##### Listed records

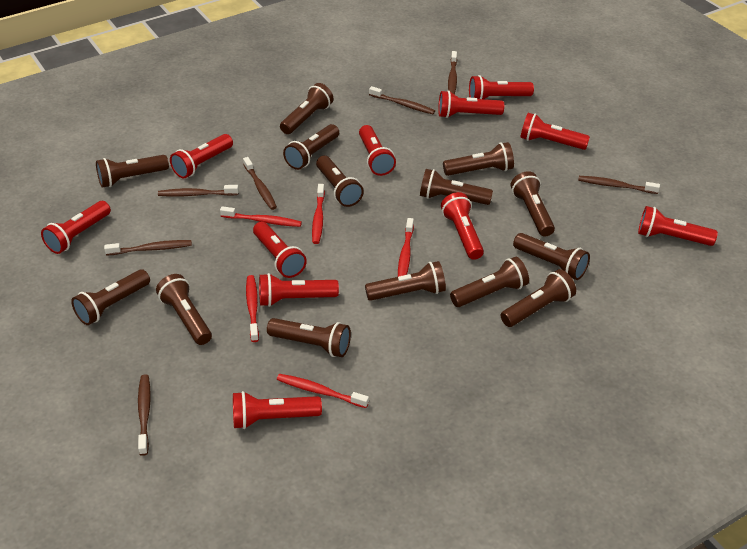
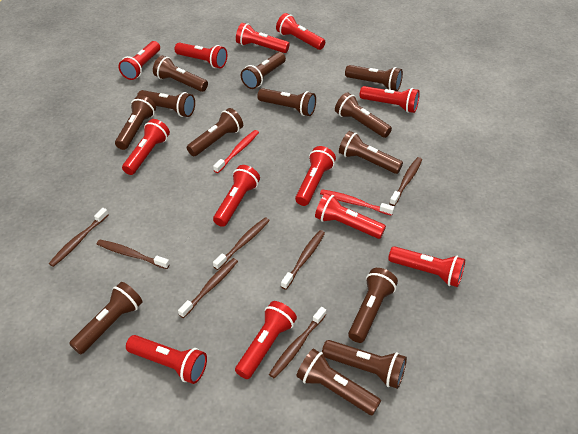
brown flashlight: 14 -> 13
red flashlight: 11 -> 12
red toothbrush: 5 -> 2

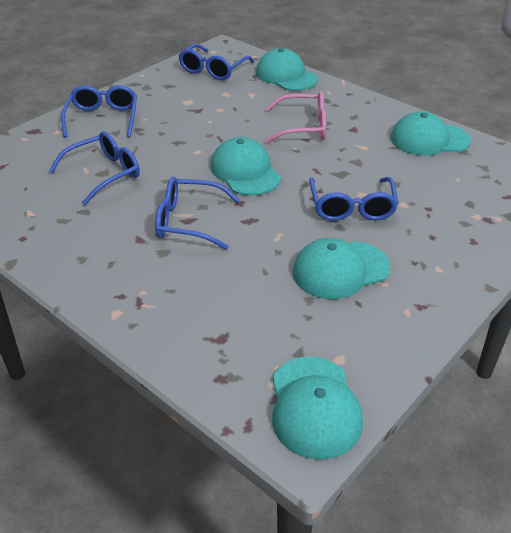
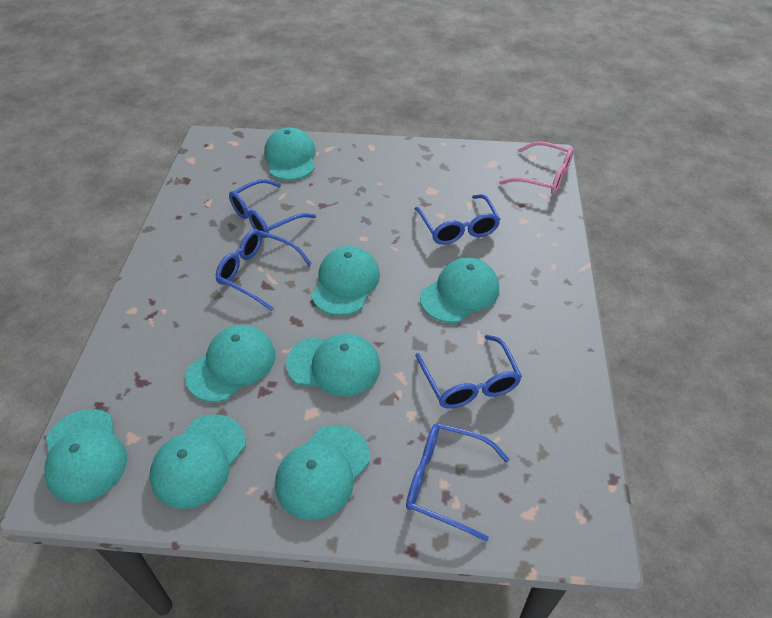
turquoise cap: 5 -> 8

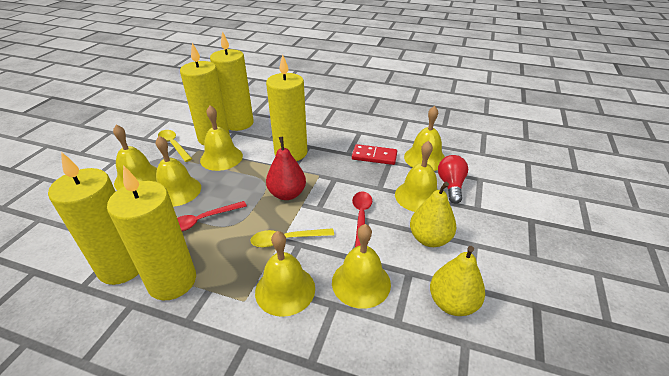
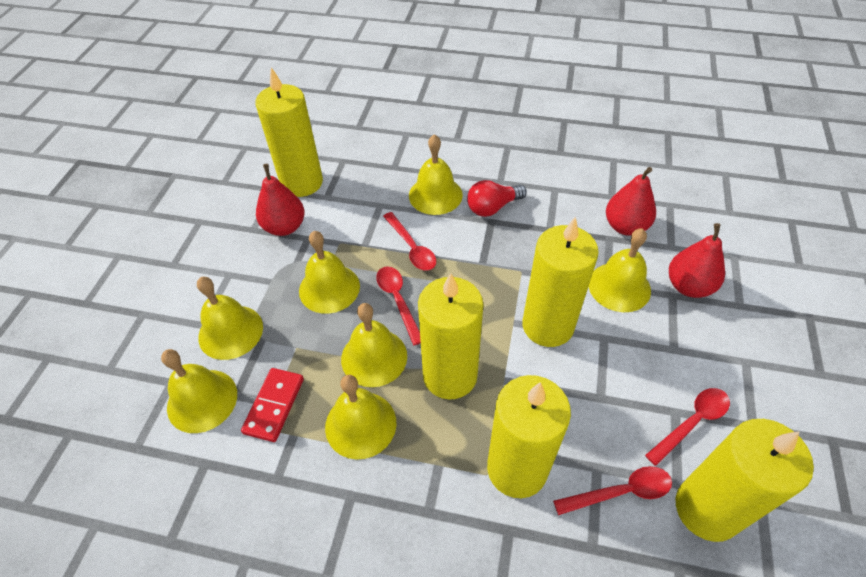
red pear: 1 -> 3
red spoon: 2 -> 4
yellow pear: 2 -> 0
yellow spoon: 2 -> 0

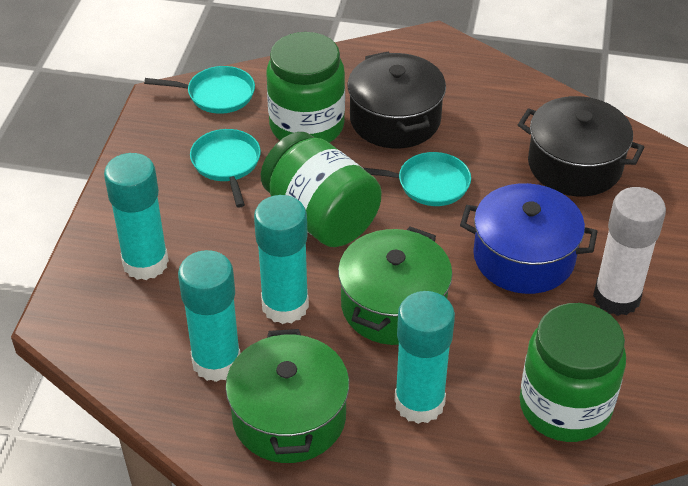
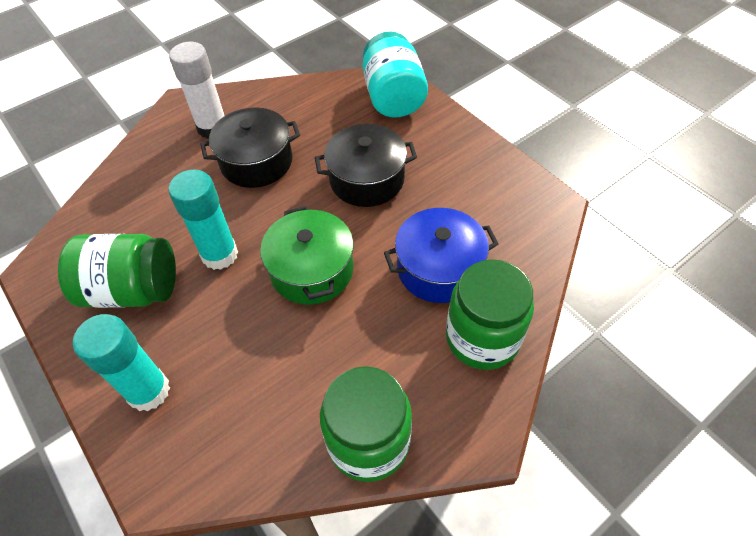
green pot: 2 -> 1
turquoise glue stick: 4 -> 2
turquoise jar: 0 -> 1
turquoise pan: 3 -> 0

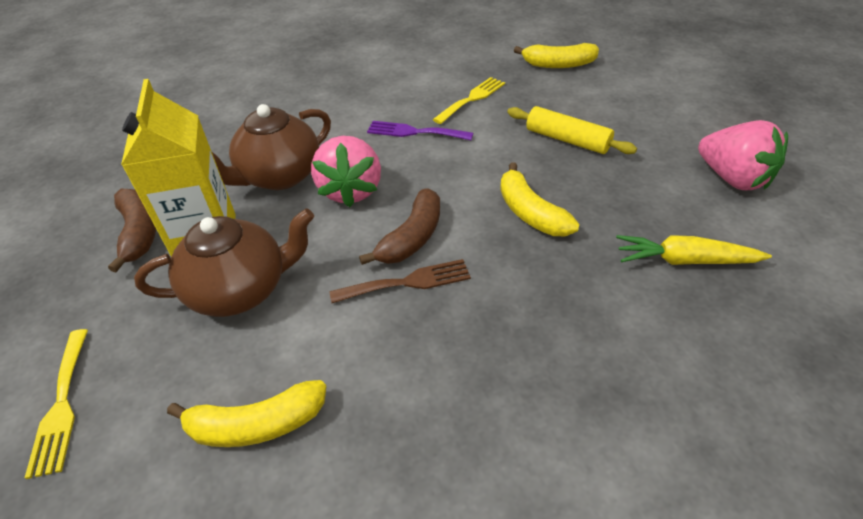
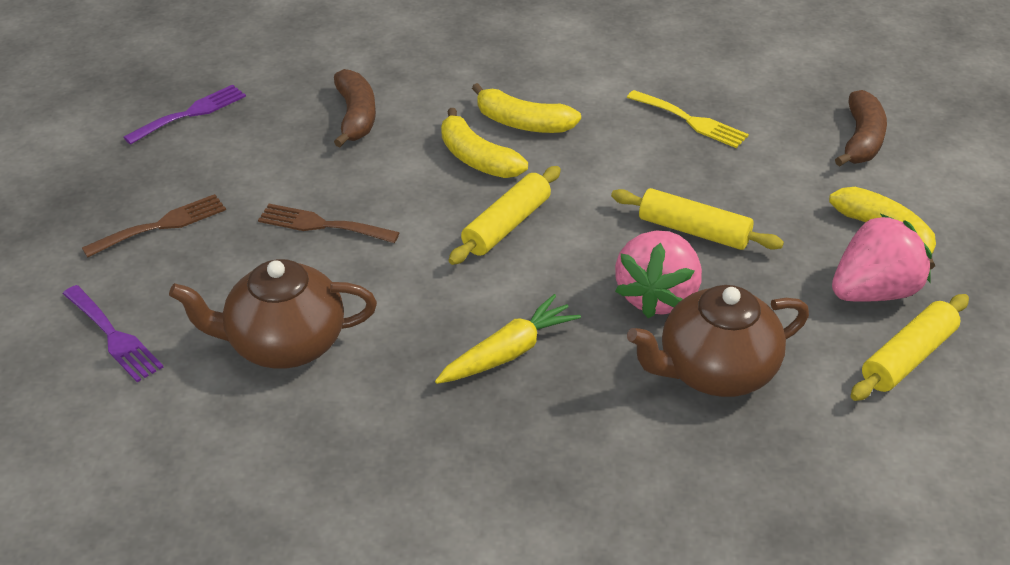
brown fork: 1 -> 2
purple fork: 1 -> 2
yellow carton: 1 -> 0
yellow fork: 2 -> 1
yellow rolling pin: 1 -> 3

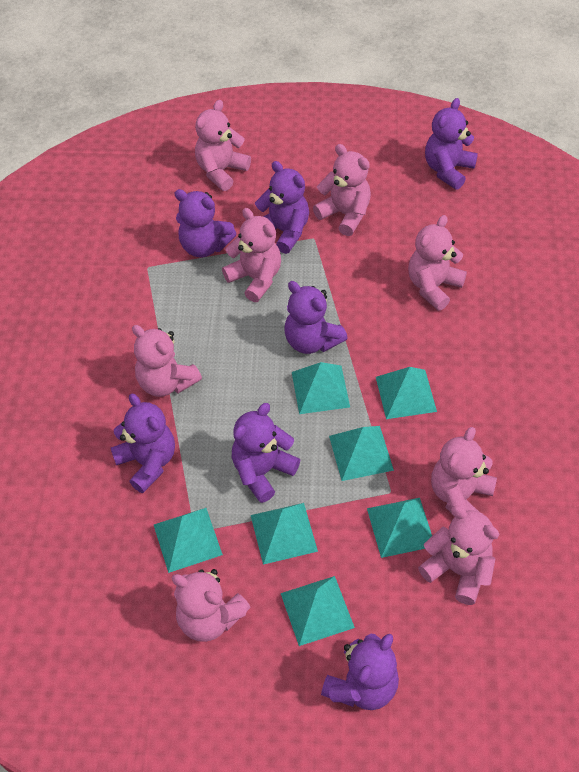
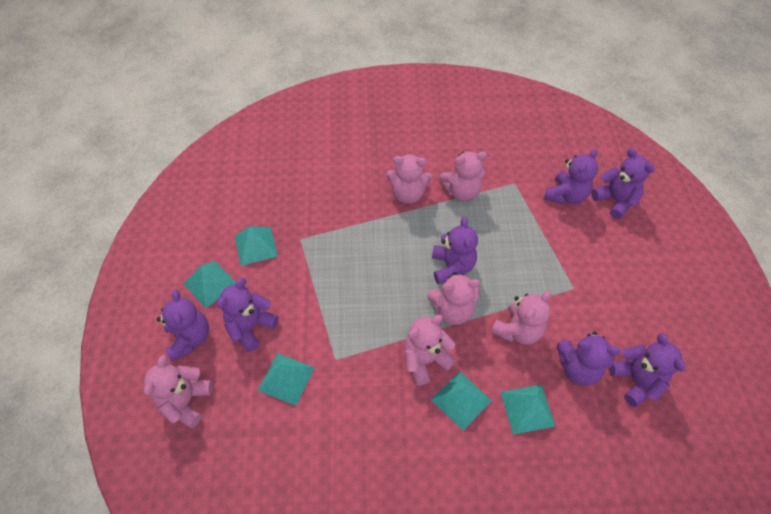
pink teddy bear: 8 -> 6
turquoise pyramid: 7 -> 5

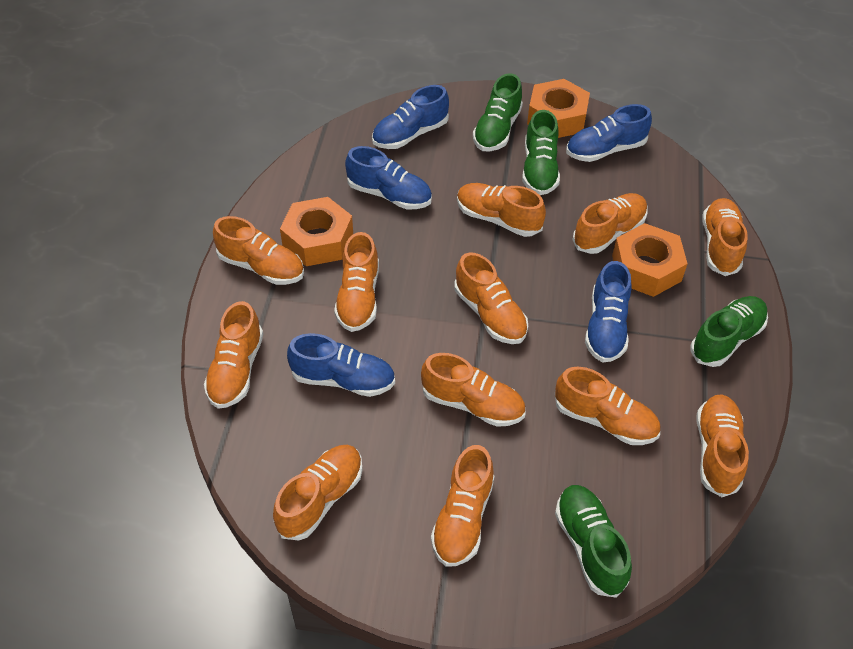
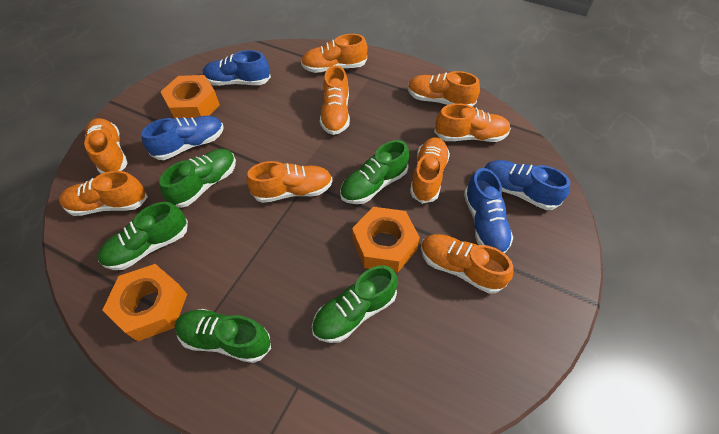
blue shoe: 5 -> 4
green shoe: 4 -> 5
orange shoe: 12 -> 9

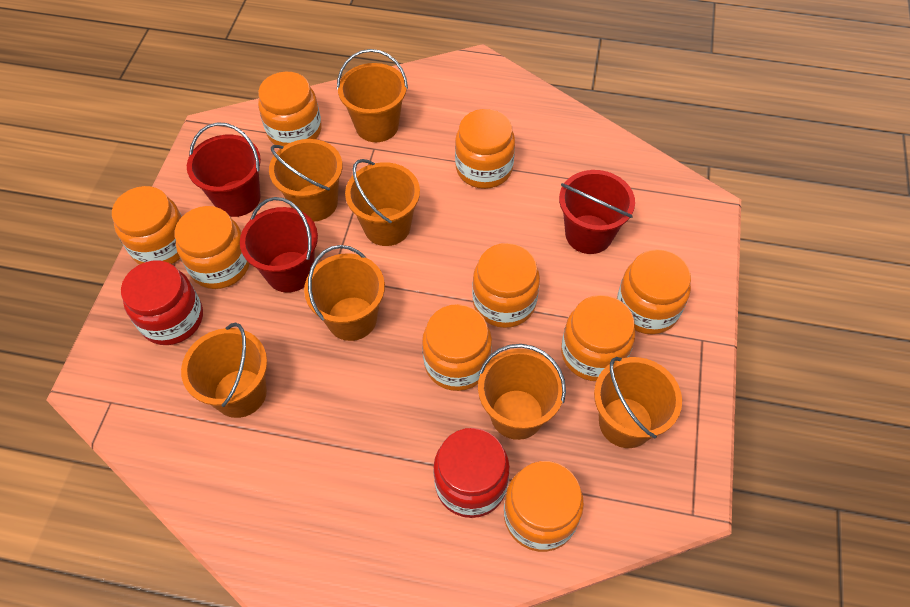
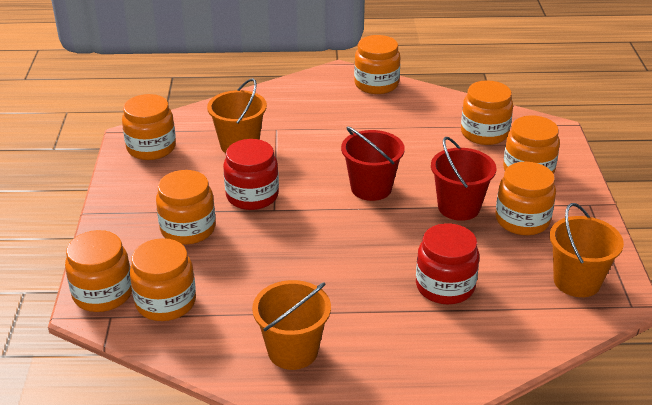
orange bucket: 7 -> 3
orange jar: 9 -> 8
red bucket: 3 -> 2

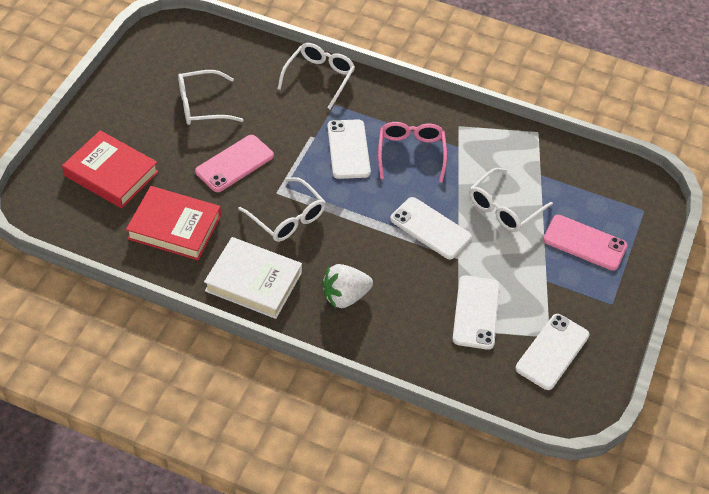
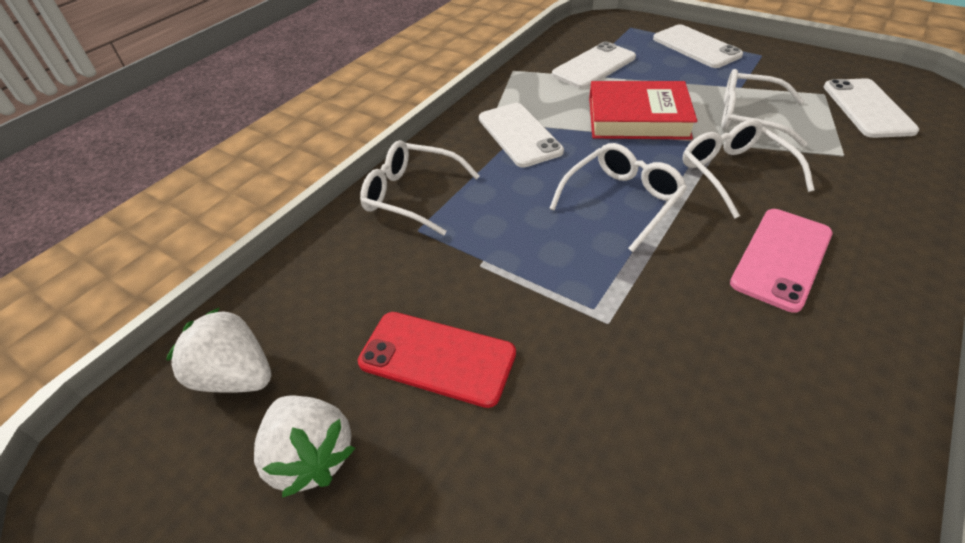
pink glasses: 1 -> 0
pink phone: 2 -> 1
red book: 2 -> 1
red phone: 0 -> 1
white book: 1 -> 0
white strawberry: 1 -> 2

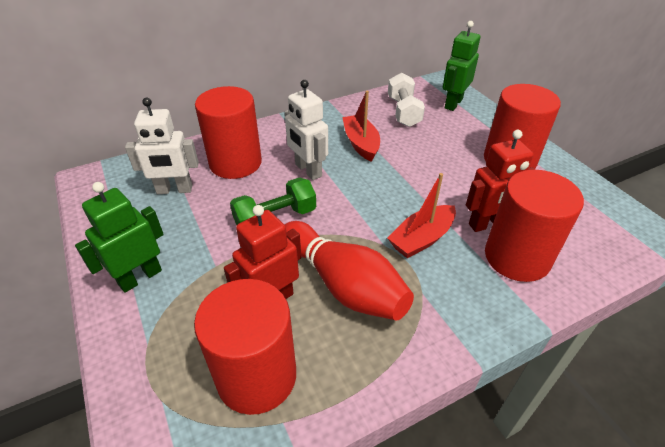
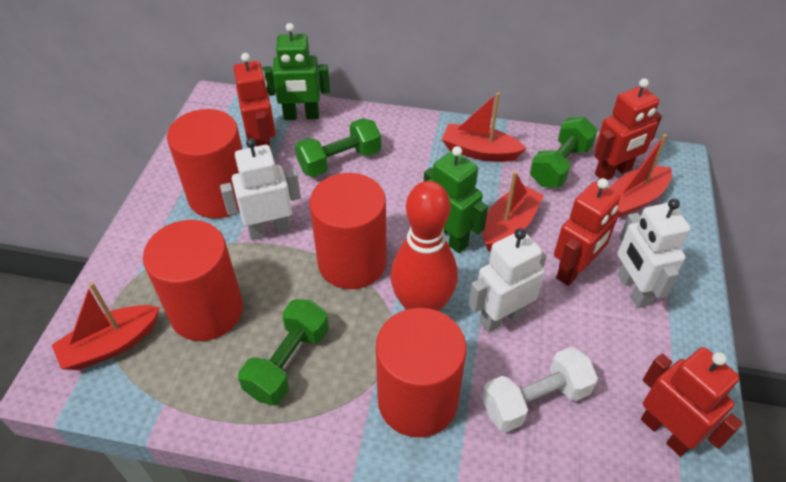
green dumbbell: 1 -> 3
red boat: 2 -> 4
red robot: 2 -> 4
white robot: 2 -> 3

##########

## Required action
From the listing above, report the number of lines containing the string "yellow", without any accompanying remarks.

## Result for this task
5